▶ _Supplied records_
--*--
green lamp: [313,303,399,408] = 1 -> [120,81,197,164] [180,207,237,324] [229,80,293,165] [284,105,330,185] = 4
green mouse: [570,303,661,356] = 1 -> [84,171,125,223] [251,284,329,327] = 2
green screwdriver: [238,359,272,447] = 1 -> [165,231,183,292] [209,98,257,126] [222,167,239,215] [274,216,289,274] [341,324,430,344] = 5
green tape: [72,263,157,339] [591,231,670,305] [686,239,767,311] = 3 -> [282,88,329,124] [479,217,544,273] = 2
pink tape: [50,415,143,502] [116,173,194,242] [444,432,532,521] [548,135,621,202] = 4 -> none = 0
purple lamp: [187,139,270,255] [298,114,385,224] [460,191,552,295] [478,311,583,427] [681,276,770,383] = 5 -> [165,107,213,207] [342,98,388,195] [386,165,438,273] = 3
--*--
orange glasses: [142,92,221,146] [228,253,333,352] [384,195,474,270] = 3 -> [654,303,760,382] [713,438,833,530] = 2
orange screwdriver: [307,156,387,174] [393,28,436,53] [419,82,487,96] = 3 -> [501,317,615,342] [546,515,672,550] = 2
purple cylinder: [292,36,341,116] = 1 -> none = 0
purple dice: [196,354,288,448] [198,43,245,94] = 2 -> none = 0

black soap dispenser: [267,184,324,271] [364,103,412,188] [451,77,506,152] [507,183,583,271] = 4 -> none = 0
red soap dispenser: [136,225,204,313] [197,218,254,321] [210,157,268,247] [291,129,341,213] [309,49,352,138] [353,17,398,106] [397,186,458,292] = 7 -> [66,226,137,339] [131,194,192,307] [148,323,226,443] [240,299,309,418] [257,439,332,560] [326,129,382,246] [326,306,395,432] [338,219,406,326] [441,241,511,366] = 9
--*--
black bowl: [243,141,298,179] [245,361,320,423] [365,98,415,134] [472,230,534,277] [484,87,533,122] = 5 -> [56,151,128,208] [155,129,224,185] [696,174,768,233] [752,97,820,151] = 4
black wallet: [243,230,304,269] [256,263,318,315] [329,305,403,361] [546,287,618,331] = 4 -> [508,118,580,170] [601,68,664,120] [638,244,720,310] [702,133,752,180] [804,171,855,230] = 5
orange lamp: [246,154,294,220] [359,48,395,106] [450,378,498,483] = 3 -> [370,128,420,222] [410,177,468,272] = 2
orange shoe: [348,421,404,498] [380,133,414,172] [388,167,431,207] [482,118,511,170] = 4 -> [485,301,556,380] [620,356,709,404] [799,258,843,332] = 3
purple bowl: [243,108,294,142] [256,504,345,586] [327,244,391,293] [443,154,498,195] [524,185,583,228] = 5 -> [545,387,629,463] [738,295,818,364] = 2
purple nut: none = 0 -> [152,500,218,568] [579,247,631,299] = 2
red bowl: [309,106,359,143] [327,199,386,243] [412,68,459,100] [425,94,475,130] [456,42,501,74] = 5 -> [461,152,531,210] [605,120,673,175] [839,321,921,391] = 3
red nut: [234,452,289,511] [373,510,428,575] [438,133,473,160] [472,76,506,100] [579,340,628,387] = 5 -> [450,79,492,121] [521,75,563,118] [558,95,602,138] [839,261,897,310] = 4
--*--
▶ _Activity_
Both the line containing "black soap dispenser: [267,184,324,271]" and the line containing "red soap dispenser: [136,225,204,313]" belong in the answer. Print them and every line above that falls between them exactly, and no others.

▶ _Reply to the task_
black soap dispenser: [267,184,324,271] [364,103,412,188] [451,77,506,152] [507,183,583,271] = 4 -> none = 0
red soap dispenser: [136,225,204,313] [197,218,254,321] [210,157,268,247] [291,129,341,213] [309,49,352,138] [353,17,398,106] [397,186,458,292] = 7 -> [66,226,137,339] [131,194,192,307] [148,323,226,443] [240,299,309,418] [257,439,332,560] [326,129,382,246] [326,306,395,432] [338,219,406,326] [441,241,511,366] = 9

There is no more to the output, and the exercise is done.